**Source data**

━━━

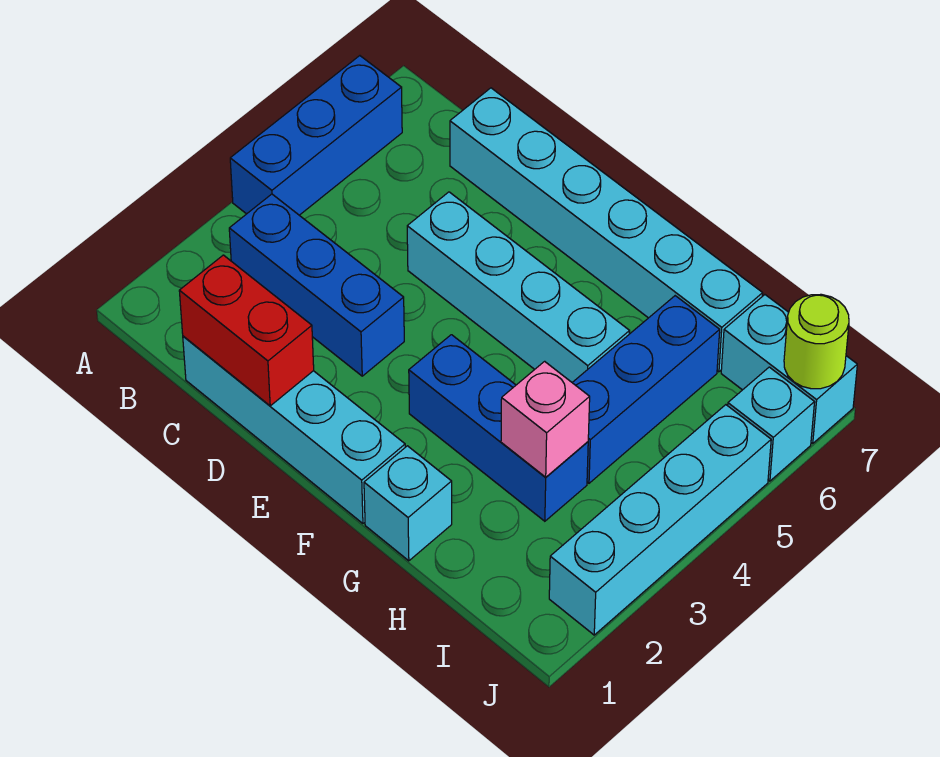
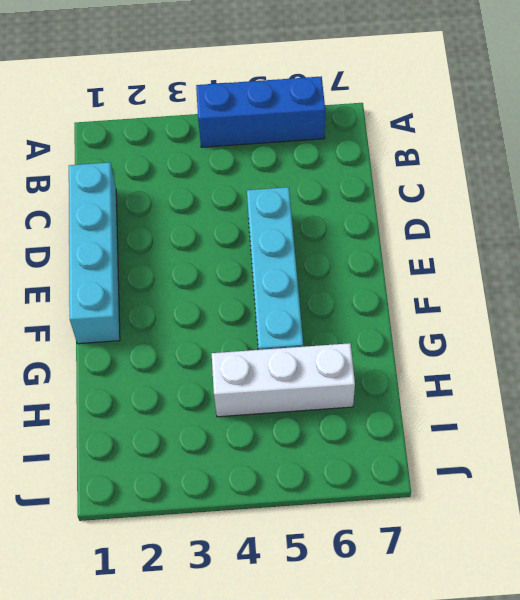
white brick H4:H6 level 1 -> blue brick H4:H6 level 1
none -> blue brick B3:D3 level 1
none -> cyan brick C7:H7 level 1
none -> blue brick F3:H3 level 1

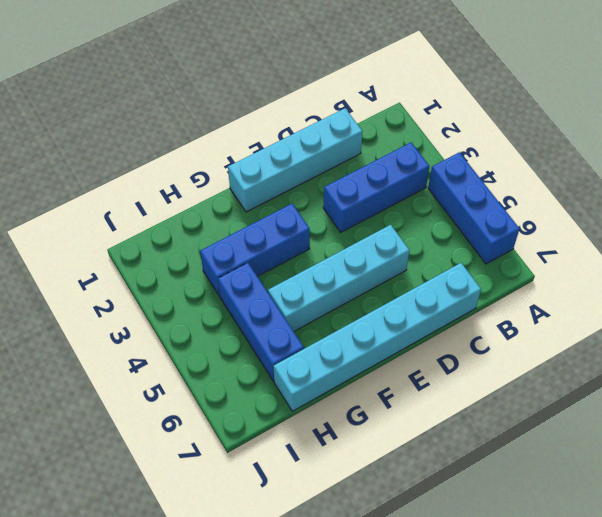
none -> cyan brick G1 level 1
none -> cyan brick I7:J7 level 1
none -> cyan brick J2:J5 level 1

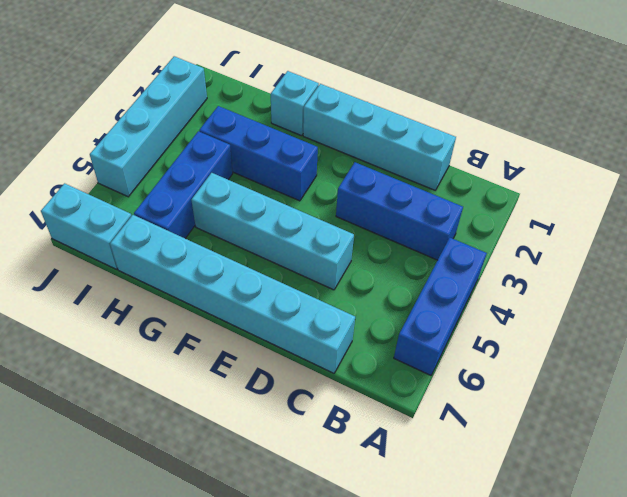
none -> cyan brick J6 level 1
none -> red brick C1:D1 level 2
none -> pink brick H3 level 2

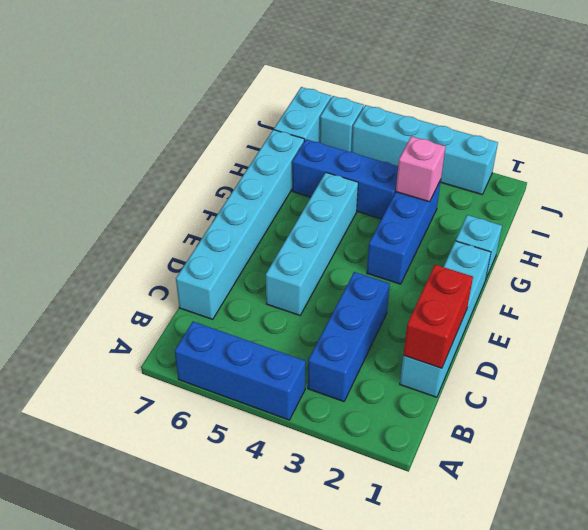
none -> lime round brick J7 level 2

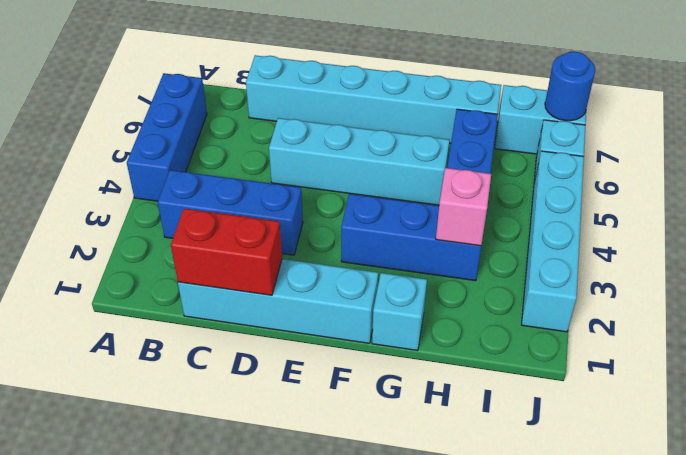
blue round brick J7 level 2 -> lime round brick J7 level 2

━━━

What is needed is an exact repetition of every line from the line with "none -> lime round brick J7 level 2" to the end of the data above, both ends included, with no pictures.

none -> lime round brick J7 level 2

blue round brick J7 level 2 -> lime round brick J7 level 2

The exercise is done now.